**Source data:**
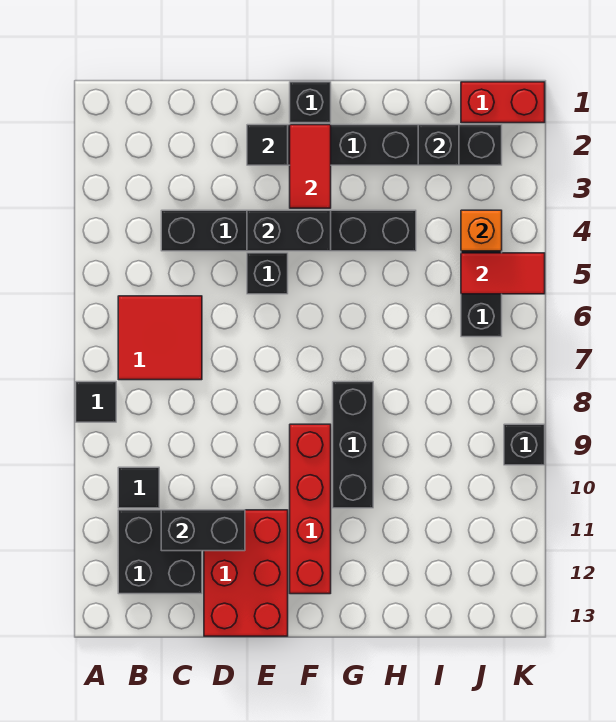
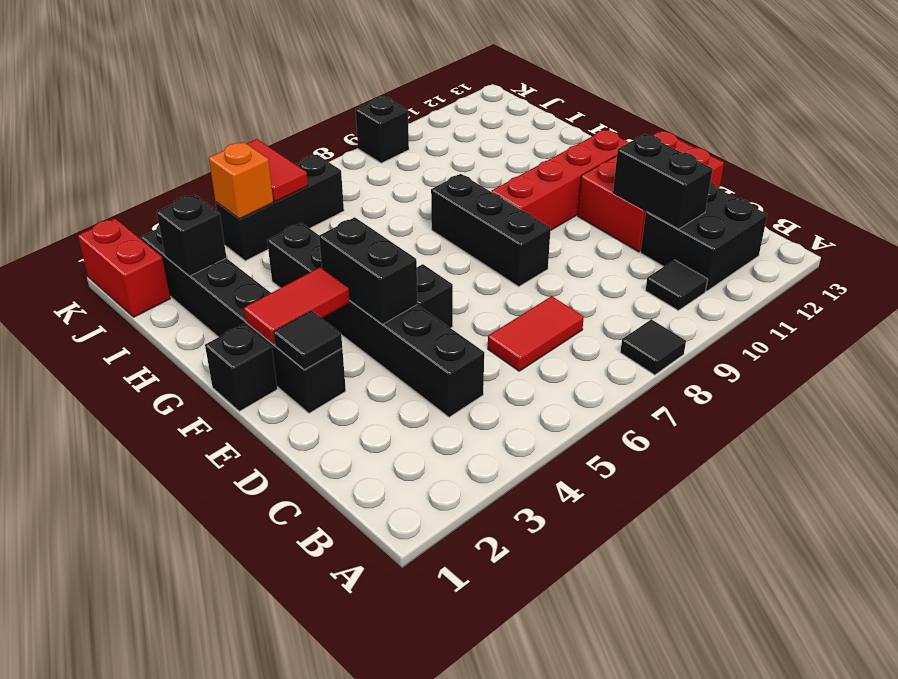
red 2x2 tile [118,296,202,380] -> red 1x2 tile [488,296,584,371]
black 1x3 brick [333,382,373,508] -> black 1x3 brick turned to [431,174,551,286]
...
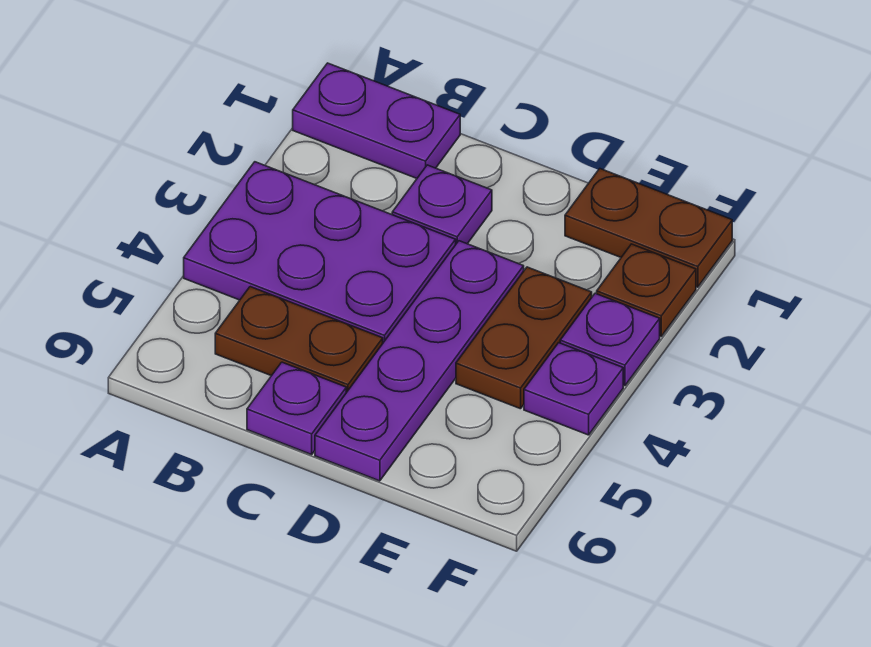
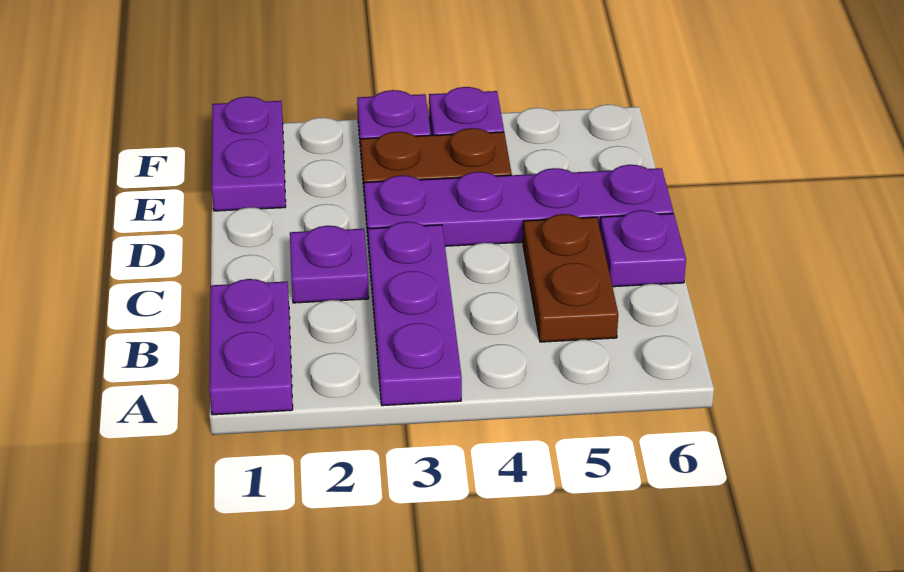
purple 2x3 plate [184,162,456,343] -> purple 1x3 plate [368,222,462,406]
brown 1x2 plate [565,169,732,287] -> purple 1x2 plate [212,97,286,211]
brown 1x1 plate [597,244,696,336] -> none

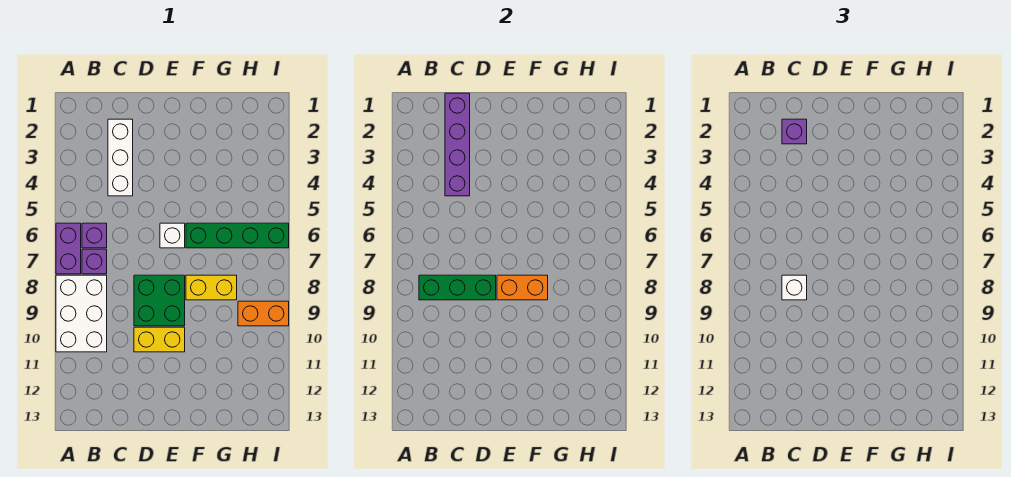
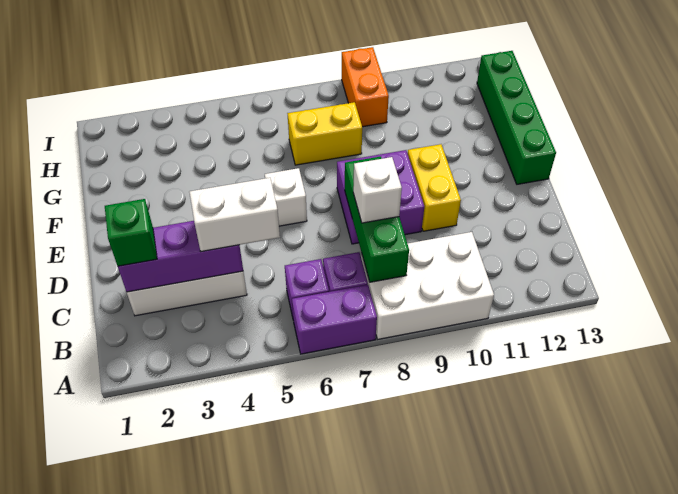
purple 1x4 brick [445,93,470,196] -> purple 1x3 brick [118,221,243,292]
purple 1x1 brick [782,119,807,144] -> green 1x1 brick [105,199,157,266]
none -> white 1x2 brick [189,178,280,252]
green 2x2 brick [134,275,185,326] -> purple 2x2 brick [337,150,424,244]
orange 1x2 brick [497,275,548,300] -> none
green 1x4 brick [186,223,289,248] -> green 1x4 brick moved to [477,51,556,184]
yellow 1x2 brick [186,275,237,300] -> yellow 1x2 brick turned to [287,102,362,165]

**Instructions to follow:** Here the job is to copy the listing above word for word, starting at the line with "purple 2x3 plate" and ending at the line with "yellow 1x2 brick [186,275,237,300]", and to leave out the pictures.

**Answer box:**
purple 2x3 plate [184,162,456,343] -> purple 1x3 plate [368,222,462,406]
brown 1x2 plate [565,169,732,287] -> purple 1x2 plate [212,97,286,211]
brown 1x1 plate [597,244,696,336] -> none

purple 1x4 brick [445,93,470,196] -> purple 1x3 brick [118,221,243,292]
purple 1x1 brick [782,119,807,144] -> green 1x1 brick [105,199,157,266]
none -> white 1x2 brick [189,178,280,252]
green 2x2 brick [134,275,185,326] -> purple 2x2 brick [337,150,424,244]
orange 1x2 brick [497,275,548,300] -> none
green 1x4 brick [186,223,289,248] -> green 1x4 brick moved to [477,51,556,184]
yellow 1x2 brick [186,275,237,300] -> yellow 1x2 brick turned to [287,102,362,165]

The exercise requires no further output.